## Exercise prompt
Repeat the lines below exactly as they appear, but leave out the images.

(Dataset Opens)

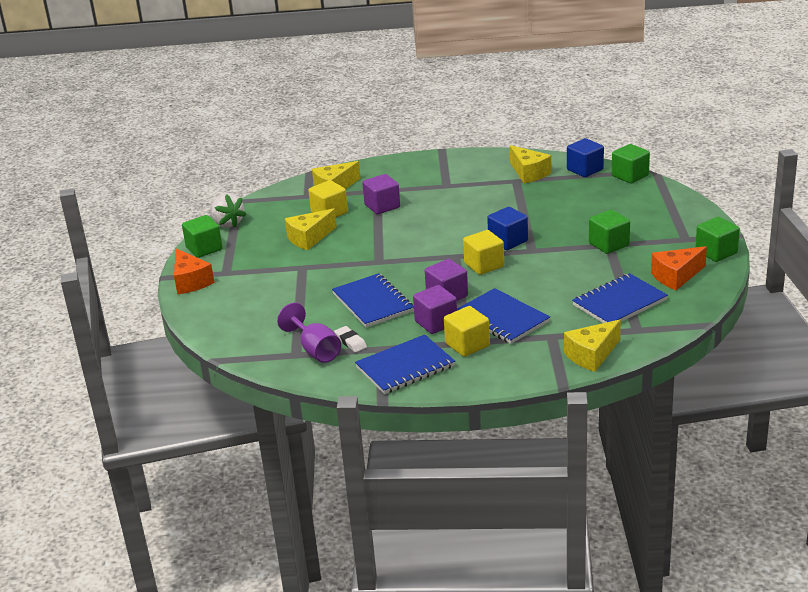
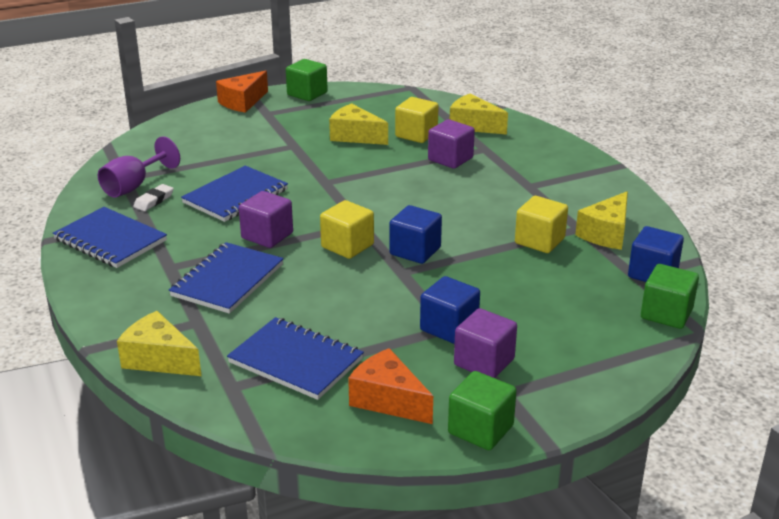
camera: 65 degrees right, 0 degrees up
(227, 223) = (362, 92): white strawberry -> none
(436, 323) = (205, 240): purple cube -> purple cube (484, 362)
(467, 345) = (163, 268): yellow cube -> yellow cube (539, 241)
(609, 244) = (449, 327): green cube -> blue cube

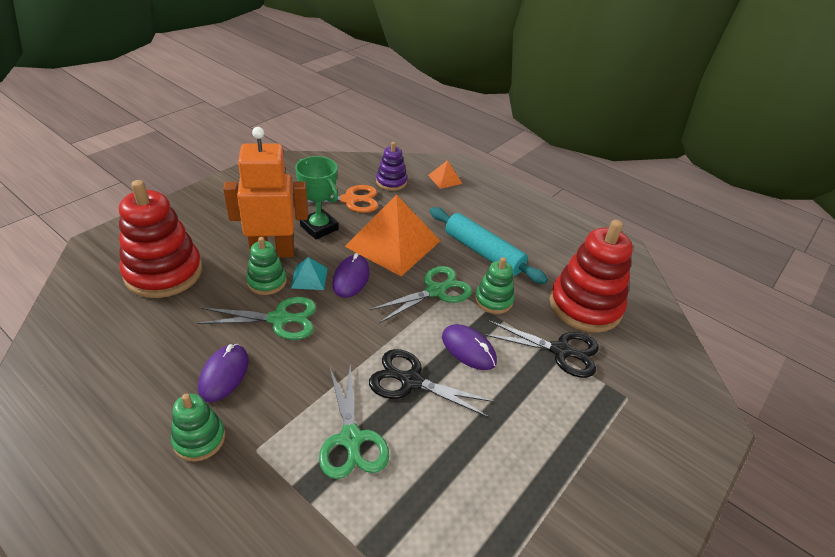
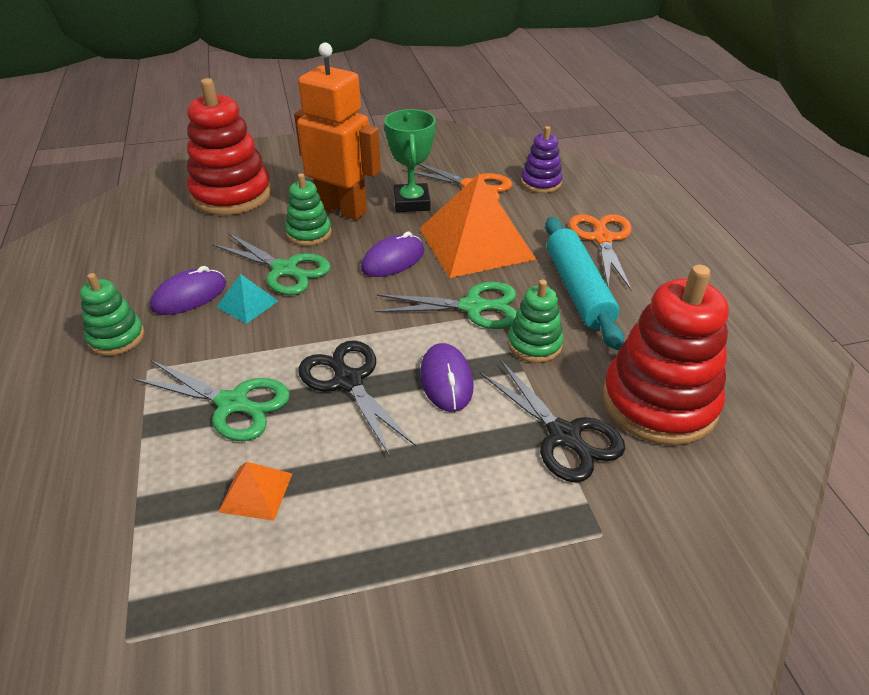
camera: 40 degrees right, 0 degrees up
(309, 278) = (352, 244): turquoise pyramid -> turquoise pyramid (247, 304)
(351, 439) = (233, 404): green scissors -> green scissors turned 90 degrees counterclockwise
(445, 179) = (613, 198): orange pyramid -> orange pyramid (256, 492)
(464, 211) = (602, 238): none -> orange scissors

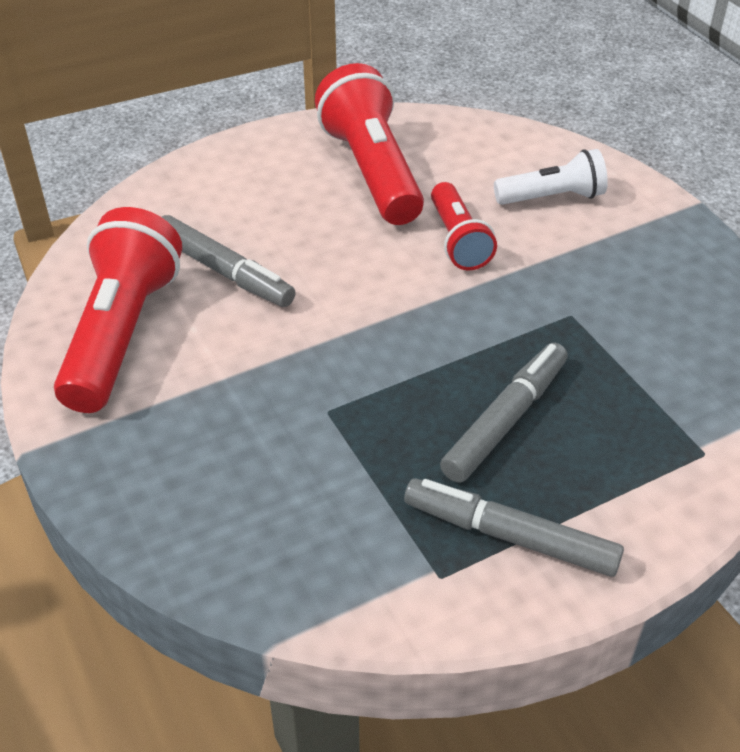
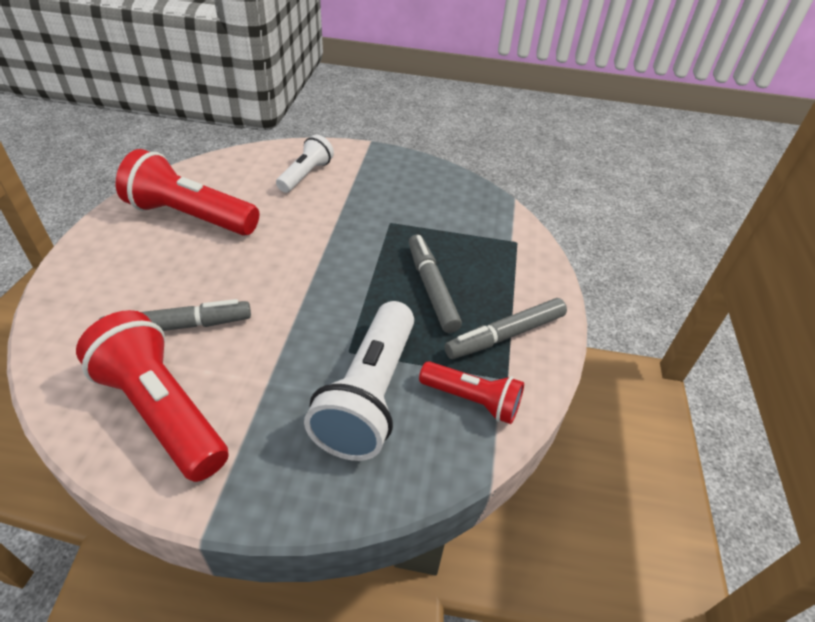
camera: 55 degrees left, 0 degrees up
(285, 465) = (369, 395): none -> white flashlight
(458, 240) = (290, 222): red flashlight -> red flashlight (472, 400)

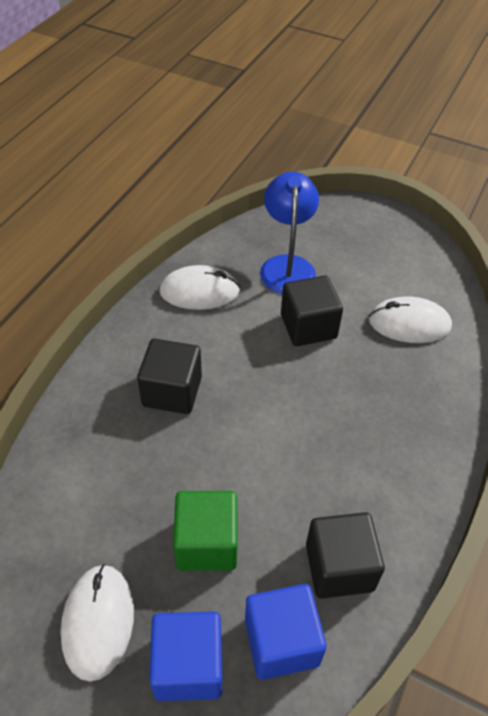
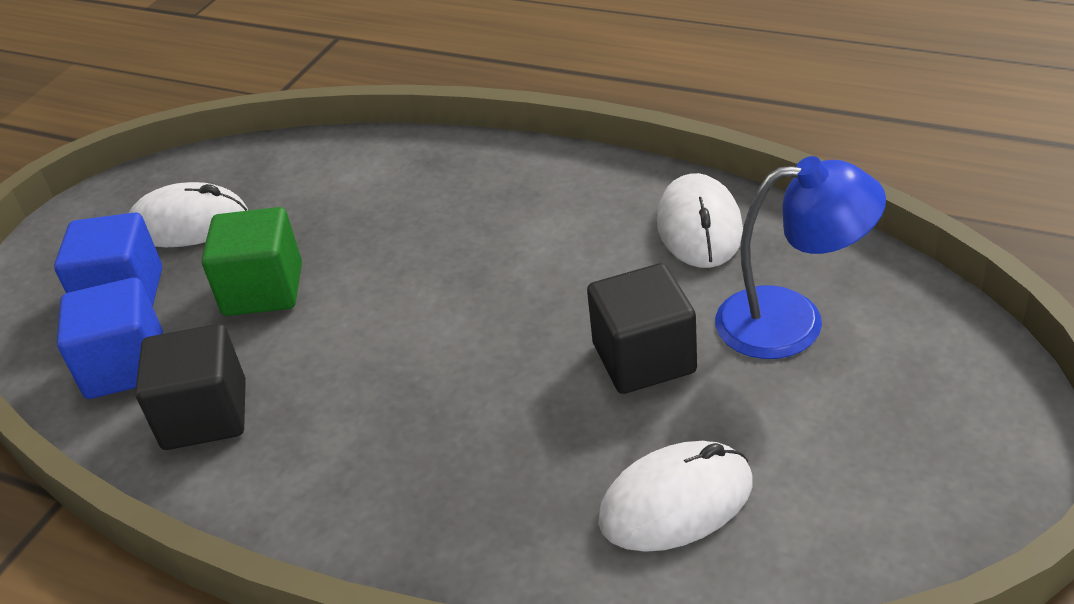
camera: 95 degrees right, 10 degrees down
(172, 391) = (497, 228): black cube -> none
(409, 324) = (676, 502): white mouse -> white mouse turned 60 degrees clockwise

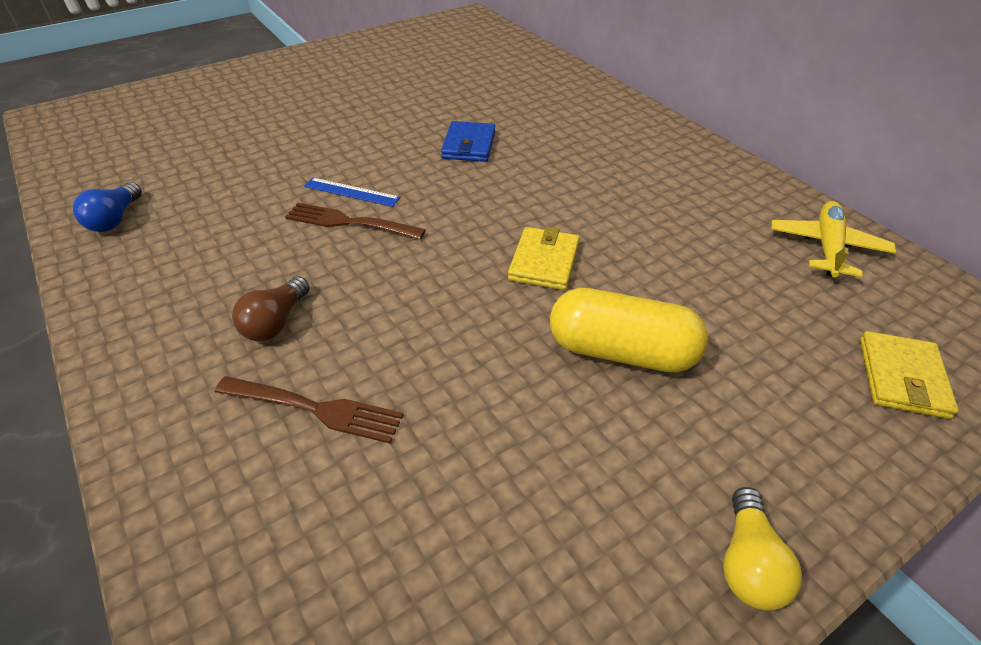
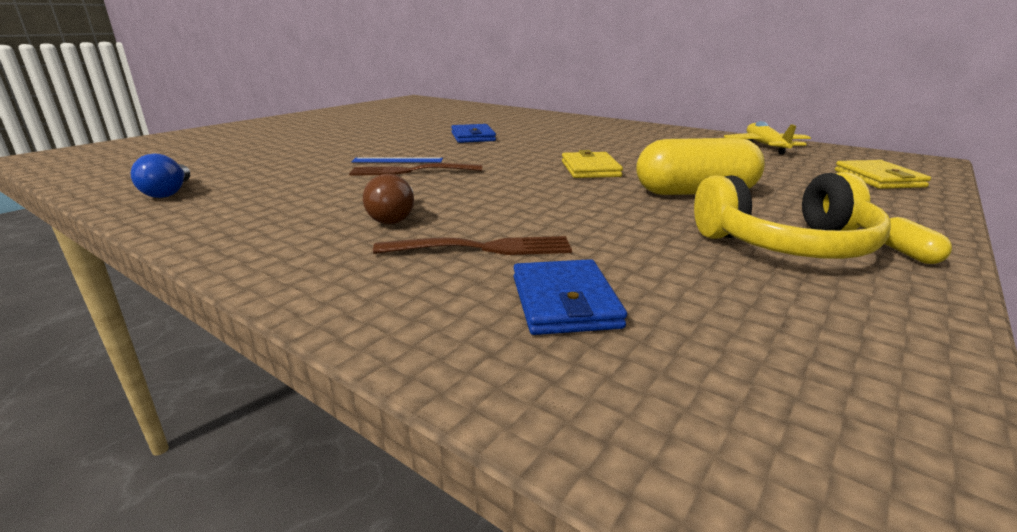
camera: 20 degrees left, 20 degrees down
(322, 529) = (564, 302): none -> blue wallet
(624, 499) = (787, 245): none -> yellow headphones
(748, 563) = (907, 254): yellow light bulb -> yellow capsule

(Dataset Closes)

## Result of this task
camera: 65 degrees right, 0 degrees up
(227, 223) = (362, 92): white strawberry -> none
(436, 323) = (205, 240): purple cube -> purple cube (484, 362)
(467, 345) = (163, 268): yellow cube -> yellow cube (539, 241)
(609, 244) = (449, 327): green cube -> blue cube

camera: 40 degrees right, 0 degrees up
(309, 278) = (352, 244): turquoise pyramid -> turquoise pyramid (247, 304)
(351, 439) = (233, 404): green scissors -> green scissors turned 90 degrees counterclockwise
(445, 179) = (613, 198): orange pyramid -> orange pyramid (256, 492)
(464, 211) = (602, 238): none -> orange scissors

camera: 55 degrees left, 0 degrees up
(285, 465) = (369, 395): none -> white flashlight
(458, 240) = (290, 222): red flashlight -> red flashlight (472, 400)

camera: 95 degrees right, 10 degrees down
(172, 391) = (497, 228): black cube -> none
(409, 324) = (676, 502): white mouse -> white mouse turned 60 degrees clockwise

camera: 20 degrees left, 20 degrees down
(322, 529) = (564, 302): none -> blue wallet
(624, 499) = (787, 245): none -> yellow headphones
(748, 563) = (907, 254): yellow light bulb -> yellow capsule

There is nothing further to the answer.